■ **WHAT IS EXPECTED**
Pull out every line of the records below that contains the string "instrumentName", matching case exactly.

━━━━━ RECORD LIST

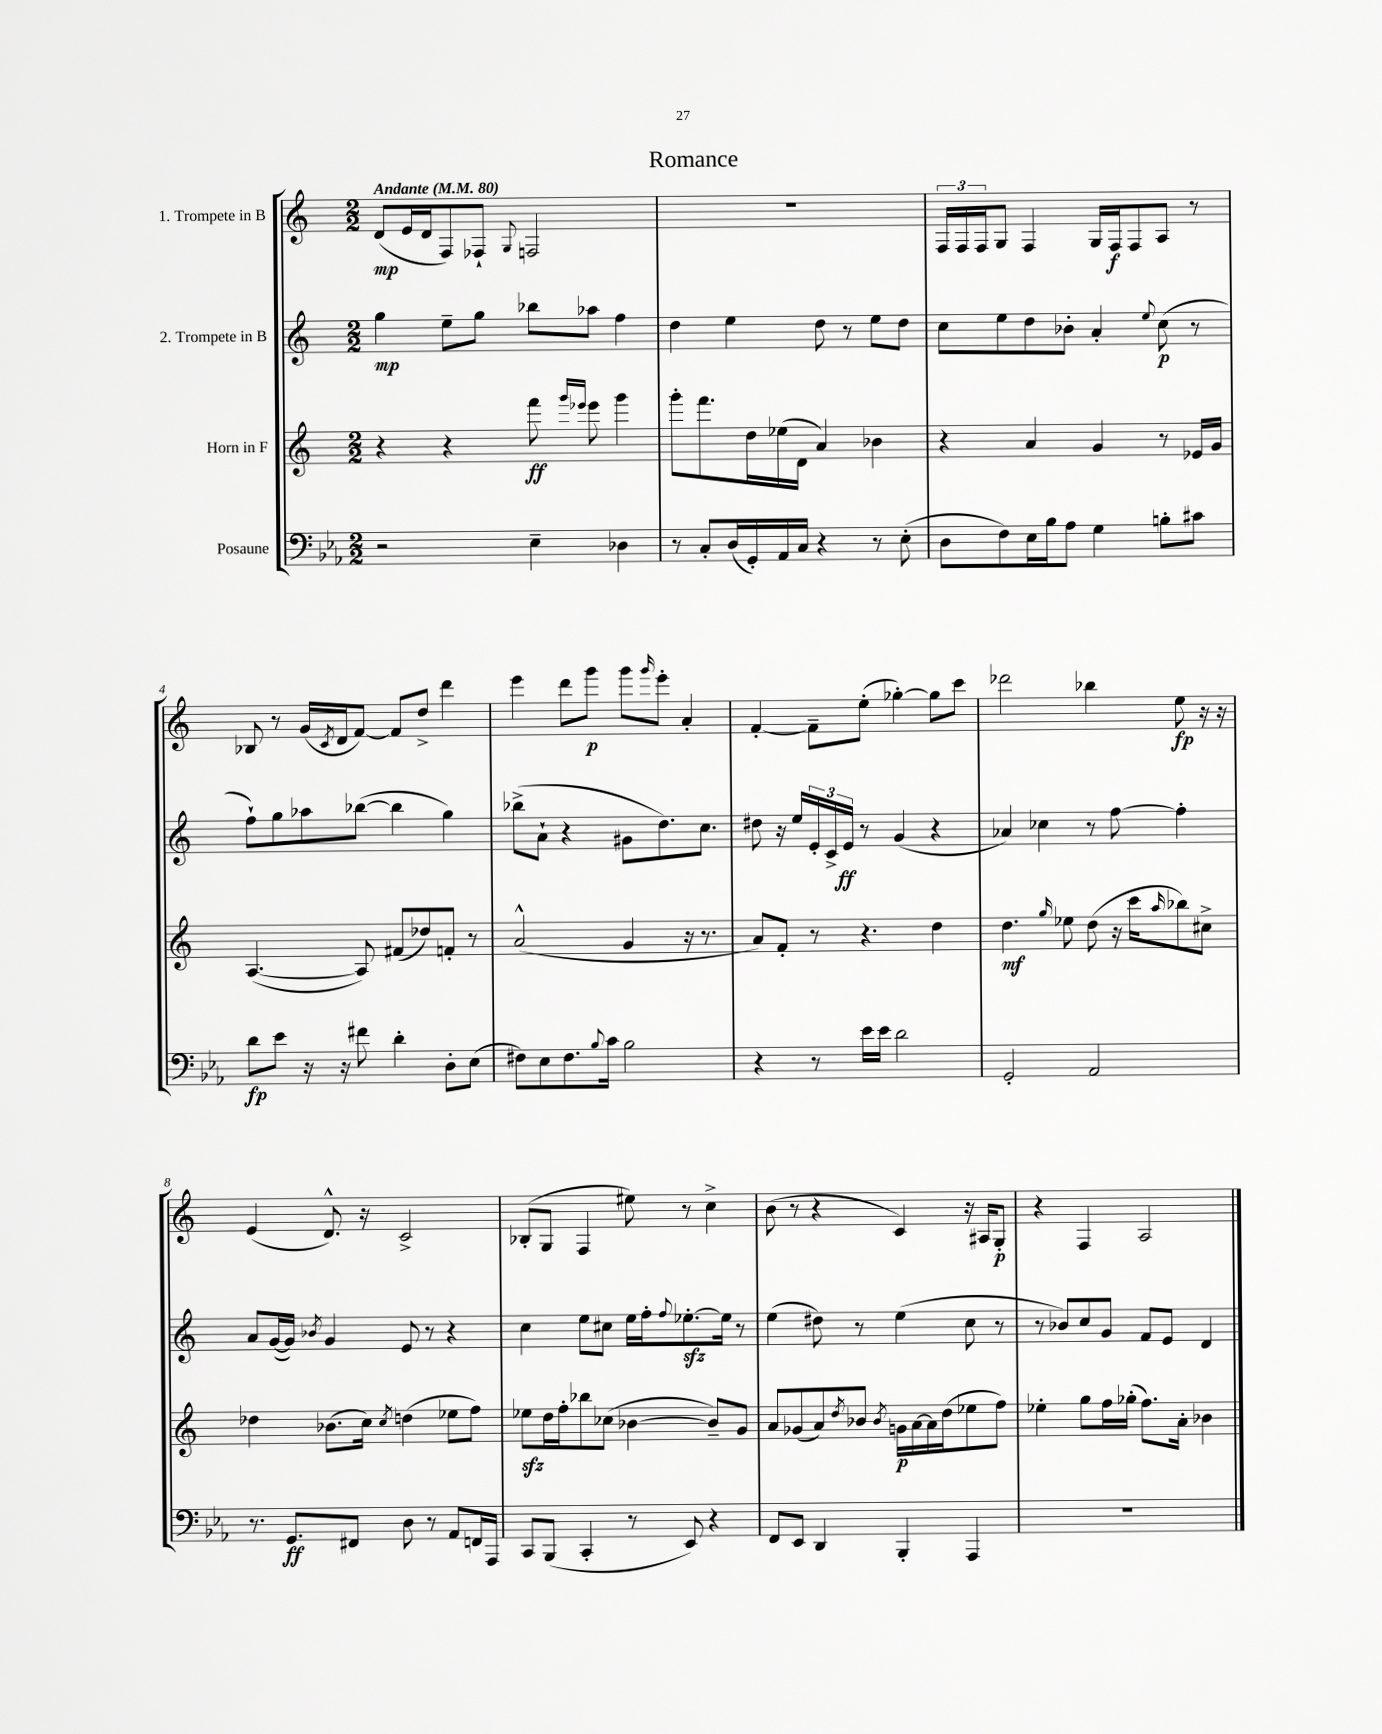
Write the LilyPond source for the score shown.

\header { title = "Romance" }
<<
\new StaffGroup <<
\new Staff = "s0" \with { instrumentName = "1. Trompete in B" } {
    \clef treble \key c \major \numericTimeSignature \time 2/2 \tempo "Andante" 4 = 80
    d'8\mp( e'16 d'16 f8) fes8-! \appoggiatura { g8 } f2 |
    R1 |
    \tuplet 3/2 { f16 f16 f16 } g8 f4 g16 f16\f f8 a8 r8 |
    bes8 r8 g'16( \acciaccatura { c'8 } d'16 f'8~) f'8 d''8-> d'''4 |
    e'''4 d'''8 g'''8\p g'''8 \grace { g'''16 } e'''8-. a'4-. |
    f'4~-. f'8-- e''8-.( ges''4~-.) ges''8 c'''8 |
    des'''2 bes''4 e''8\fp r16 r16 |
    e'4( d'8.-^) r16 c'2-> |
    bes8-.( g8 f4 eis''8) r8 c''4-> |
    b'8( r8 r4 c'4) r16 ais16 g8-.\p |
    r4 f4 a2 \bar "|." |
}
\new Staff = "s1" \with { instrumentName = "2. Trompete in B" } {
    \clef treble \key c \major \numericTimeSignature \time 2/2
    g''4\mp e''8-- g''8 bes''8 aes''8 f''4 |
    d''4 e''4 d''8 r8 e''8 d''8 |
    c''8 e''8 d''8 bes'8-. a'4-. \appoggiatura { e''8 } c''8\p( r8 |
    f''8-!) g''8 aes''8 bes''8~( bes''4 g''4) |
    bes''8->( a'8-! r4 gis'8 d''8.) c''8. |
    dis''8 r16 e''16 \tuplet 3/2 { e'16-. c'16-> e'16\ff } r8 g'4( r4 |
    aes'4) ces''4 r8 f''8~ f''4-. |
    a'8 g'16~( g'16) \acciaccatura { bes'8 } g'4 e'8 r8 r4 |
    c''4 e''8 cis''8 e''16 f''16-. \appoggiatura { f''8 } ees''8.~-.\sfz ees''16 r8 |
    e''4( dis''8) r8 e''4( c''8 r8 |
    r8 bes'8) c''8 g'8 f'8 e'8 d'4 \bar "|." |
}
\new Staff = "s2" \with { instrumentName = "Horn in F" } {
    \clef treble \key c \major \numericTimeSignature \time 2/2
    r4 r4 f'''8\ff \grace { g'''16 ees'''16 } ees'''8 g'''4 |
    g'''8-. f'''8. d''16 ees''16( d'16 a'4) bes'4 |
    r4 a'4 g'4 r8 ees'16 g'16 |
    a4.~( a8) fis'8( des''8) f'8-. r8 |
    a'2-^( g'4 r16 r8. |
    a'8) f'8-. r8 r4. d''4 |
    d''4.\mf \grace { g''16 } ees''8 d''8( r16 c'''16 \grace { a''16 } bes''8) cis''8-> |
    des''4 bes'8.( c''16) \acciaccatura { c''8 } d''4( ees''8 f''8) |
    ees''8\sfz d''16 f''16-. bes''8 ces''8( bes'4~ bes'8--) g'8 |
    a'8 ges'8( a'8) \acciaccatura { d''8 } bes'8 \acciaccatura { bes'8 } g'16\p a'16~ a'16 d''16( ees''8 f''8) |
    ees''4-. g''8 f''16 ges''16-.( f''8.) a'16-. bes'4 \bar "|." |
}
\new Staff = "s3" \with { instrumentName = "Posaune" } {
    \clef bass \key ees \major \numericTimeSignature \time 2/2
    r2 ees4-- des4 |
    r8 c8-. d16( g,16-.) aes,16 c16 r4 r8 ees8-.( |
    d8 f8) ees16 bes16 aes8 g4 b8-. cis'8 |
    d'8\fp ees'8 r16 r16 fis'8 d'4-. d8-. ees8( |
    fis8) ees8 fis8. \appoggiatura { bes8 } c'16 bes2 |
    r4 r8 ees'16 ees'16 d'2 |
    g,2-. aes,2 |
    r8. g,8.\ff fis,8 d8 r8 aes,8 f,16 aes,,16 |
    c,8 bes,,8( c,4-. r8 ees,8) r4 |
    f,8 ees,8 d,4 bes,,4-. aes,,4 |
    R1 \bar "|." |
}
>>
>>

━━━━━━━━━━

■ **PROBLEM SOLUTION**
\new Staff = "s0" \with { instrumentName = "1. Trompete in B" } {
\new Staff = "s1" \with { instrumentName = "2. Trompete in B" } {
\new Staff = "s2" \with { instrumentName = "Horn in F" } {
\new Staff = "s3" \with { instrumentName = "Posaune" } {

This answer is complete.